── Data provided

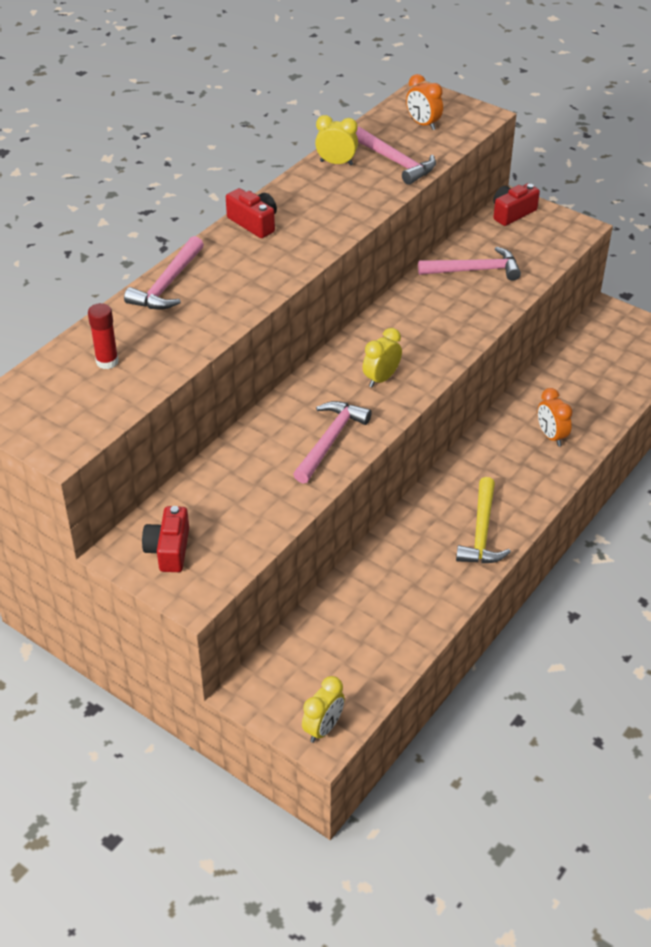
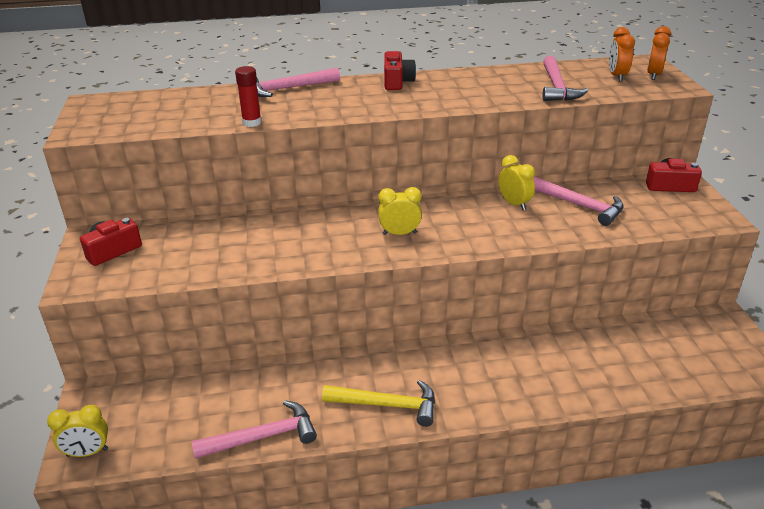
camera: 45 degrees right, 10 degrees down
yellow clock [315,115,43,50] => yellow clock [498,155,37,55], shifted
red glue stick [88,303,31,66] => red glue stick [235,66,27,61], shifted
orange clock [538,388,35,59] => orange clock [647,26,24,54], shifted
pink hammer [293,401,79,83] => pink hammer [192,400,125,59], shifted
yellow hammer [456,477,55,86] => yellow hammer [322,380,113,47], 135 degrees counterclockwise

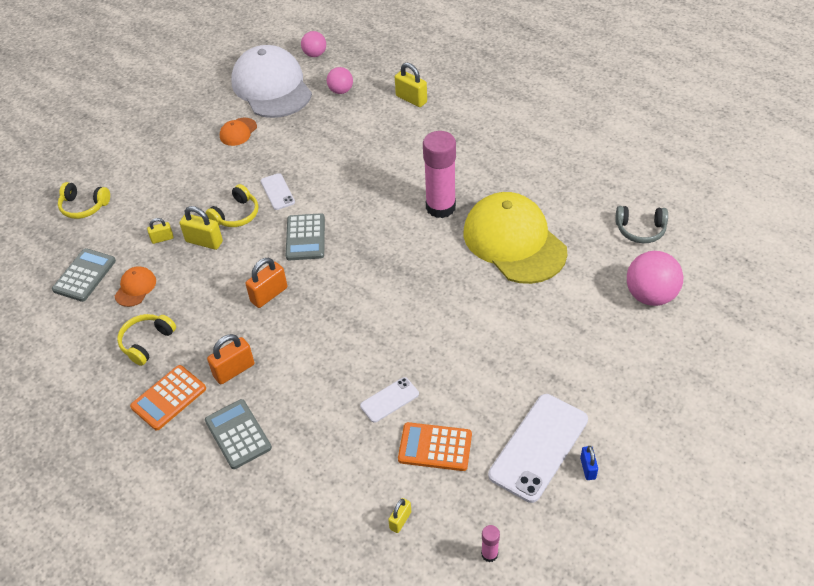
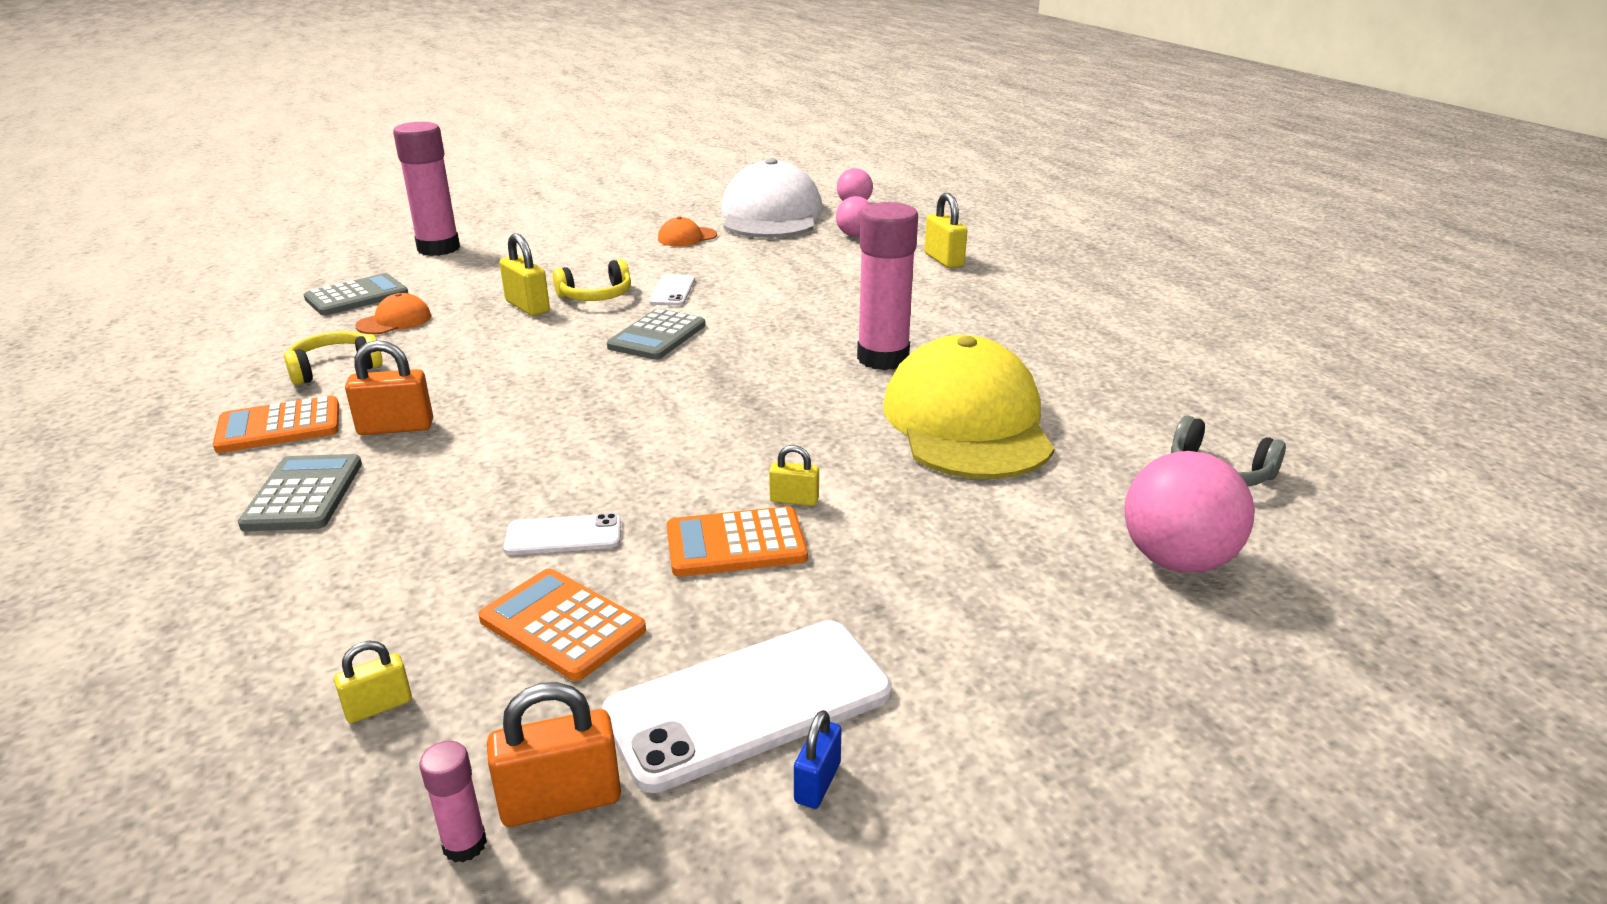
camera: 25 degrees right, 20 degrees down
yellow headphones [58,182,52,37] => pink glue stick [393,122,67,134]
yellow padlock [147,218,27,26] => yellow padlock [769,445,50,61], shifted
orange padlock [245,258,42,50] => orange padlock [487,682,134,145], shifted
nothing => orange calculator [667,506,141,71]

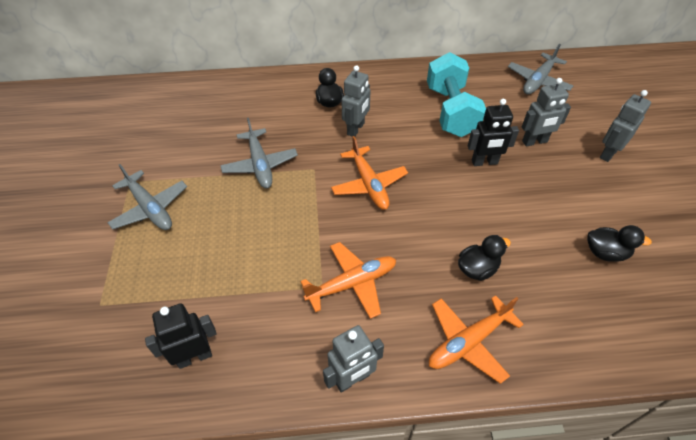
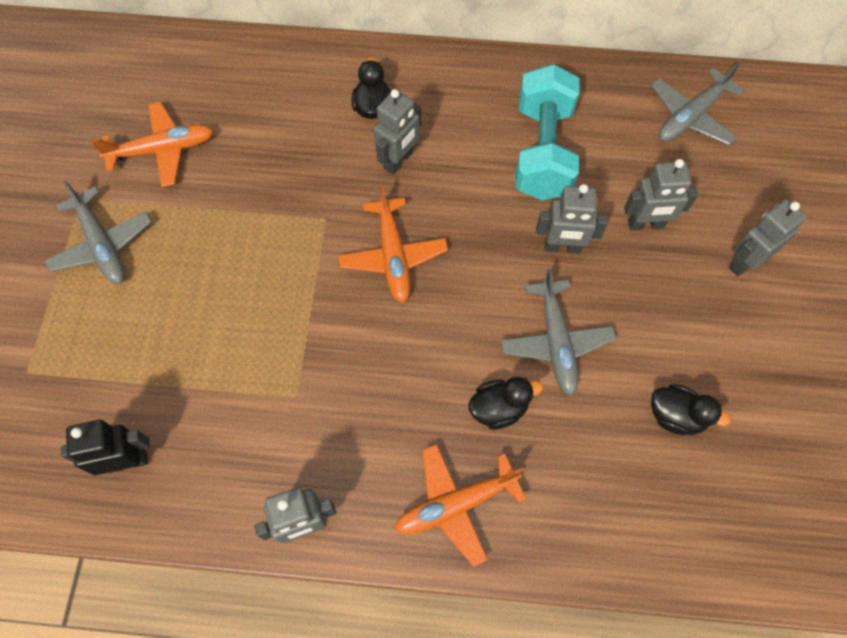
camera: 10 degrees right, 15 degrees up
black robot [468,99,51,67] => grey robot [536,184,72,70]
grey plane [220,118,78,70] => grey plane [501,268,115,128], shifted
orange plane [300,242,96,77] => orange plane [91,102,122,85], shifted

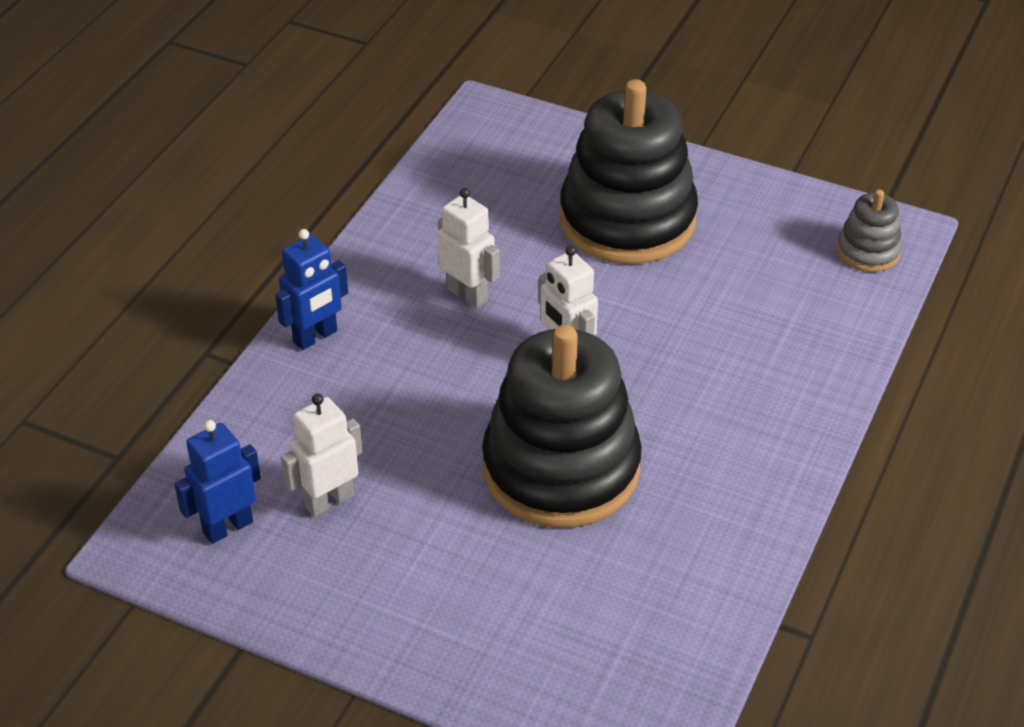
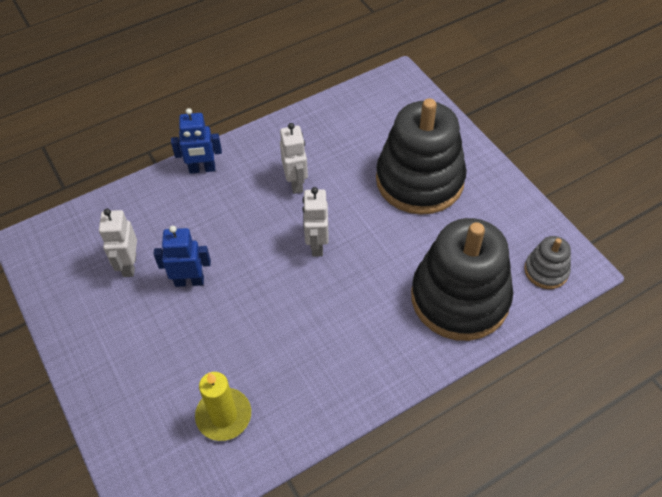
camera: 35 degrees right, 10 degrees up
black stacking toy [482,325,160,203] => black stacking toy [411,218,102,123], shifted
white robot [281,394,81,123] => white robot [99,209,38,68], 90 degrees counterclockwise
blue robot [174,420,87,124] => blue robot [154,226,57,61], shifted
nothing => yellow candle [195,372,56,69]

────

If an entry contains an image, print the rest of that entry exactly and leave the image out.

camera: 45 degrees right, 10 degrees down
yellow clock [315,115,43,50] => yellow clock [498,155,37,55], shifted
red glue stick [88,303,31,66] => red glue stick [235,66,27,61], shifted
orange clock [538,388,35,59] => orange clock [647,26,24,54], shifted
pink hammer [293,401,79,83] => pink hammer [192,400,125,59], shifted
yellow hammer [456,477,55,86] => yellow hammer [322,380,113,47], 135 degrees counterclockwise

camera: 25 degrees right, 20 degrees down
yellow headphones [58,182,52,37] => pink glue stick [393,122,67,134]
yellow padlock [147,218,27,26] => yellow padlock [769,445,50,61], shifted
orange padlock [245,258,42,50] => orange padlock [487,682,134,145], shifted
nothing => orange calculator [667,506,141,71]

camera: 10 degrees right, 15 degrees up
black robot [468,99,51,67] => grey robot [536,184,72,70]
grey plane [220,118,78,70] => grey plane [501,268,115,128], shifted
orange plane [300,242,96,77] => orange plane [91,102,122,85], shifted

camera: 35 degrees right, 10 degrees up
black stacking toy [482,325,160,203] => black stacking toy [411,218,102,123], shifted
white robot [281,394,81,123] => white robot [99,209,38,68], 90 degrees counterclockwise
blue robot [174,420,87,124] => blue robot [154,226,57,61], shifted
nothing => yellow candle [195,372,56,69]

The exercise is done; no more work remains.